# TRY IT
Hunt for the word "round" across the entries below, copying each line that holds it.

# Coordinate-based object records
# # # # # # #

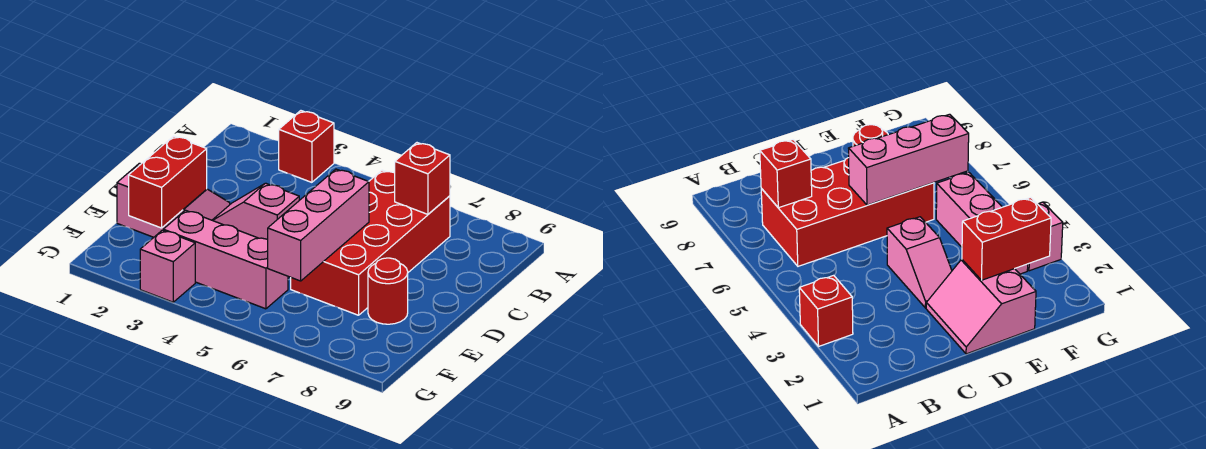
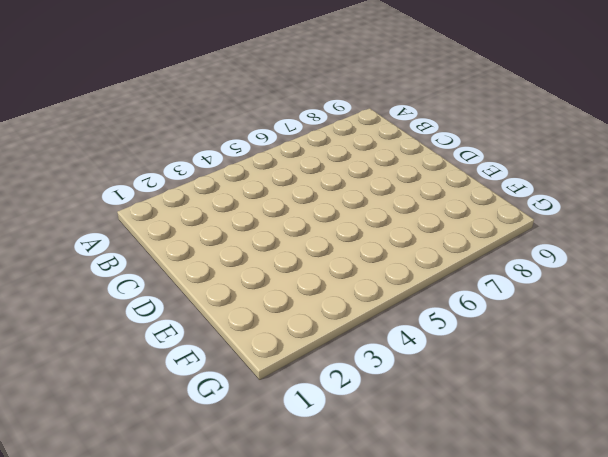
none -> red brick A3 level 1
none -> red brick B6:E7 level 1

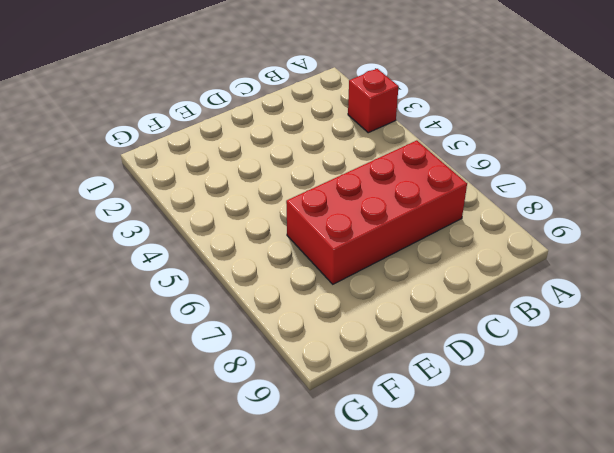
none -> pink slope D1:E2 level 1 top E
none -> pink slope D3:D4 level 1 top 4

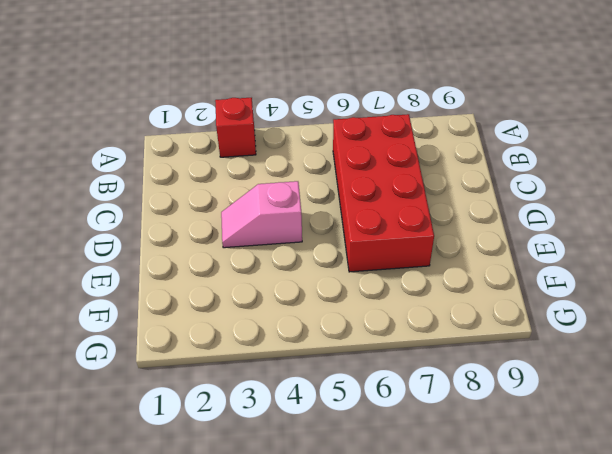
none -> pink slope D1:E2 level 1 top E
none -> red round brick E8 level 1

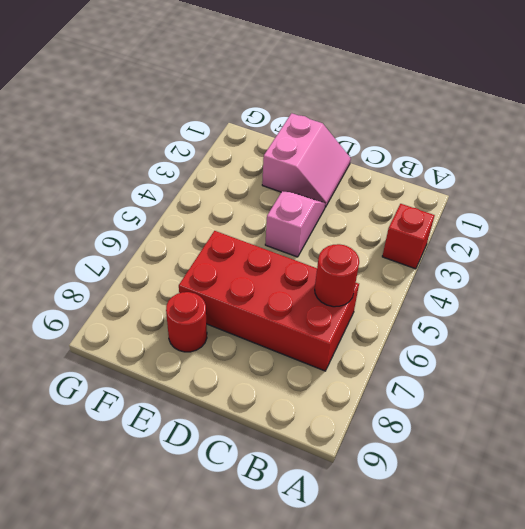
red round brick B6 level 2 -> none
none -> pink brick F3:F5 level 1
none -> pink brick G3 level 1

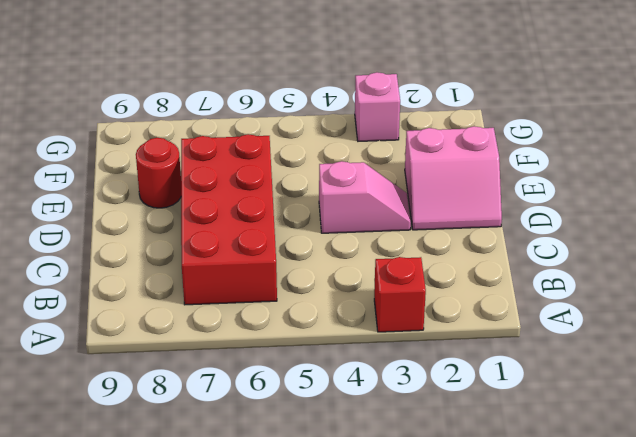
none -> pink brick F3:F5 level 1
none -> red brick B7 level 2

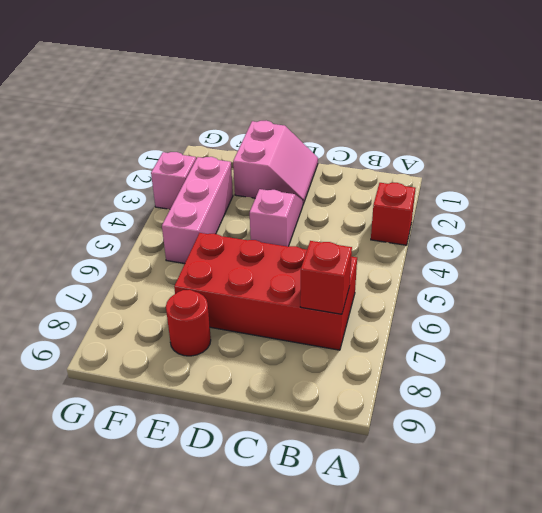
none -> pink brick D6:F6 level 2
none -> red brick E2:F2 level 2

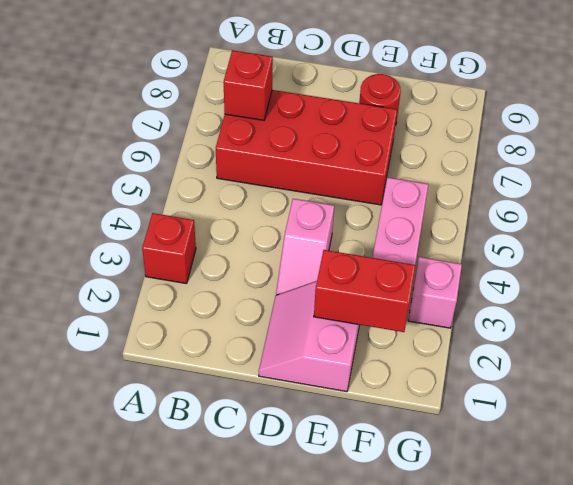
none -> pink brick D6:F6 level 2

# # # # # # #

# WRITTEN REPLY
none -> red round brick E8 level 1
red round brick B6 level 2 -> none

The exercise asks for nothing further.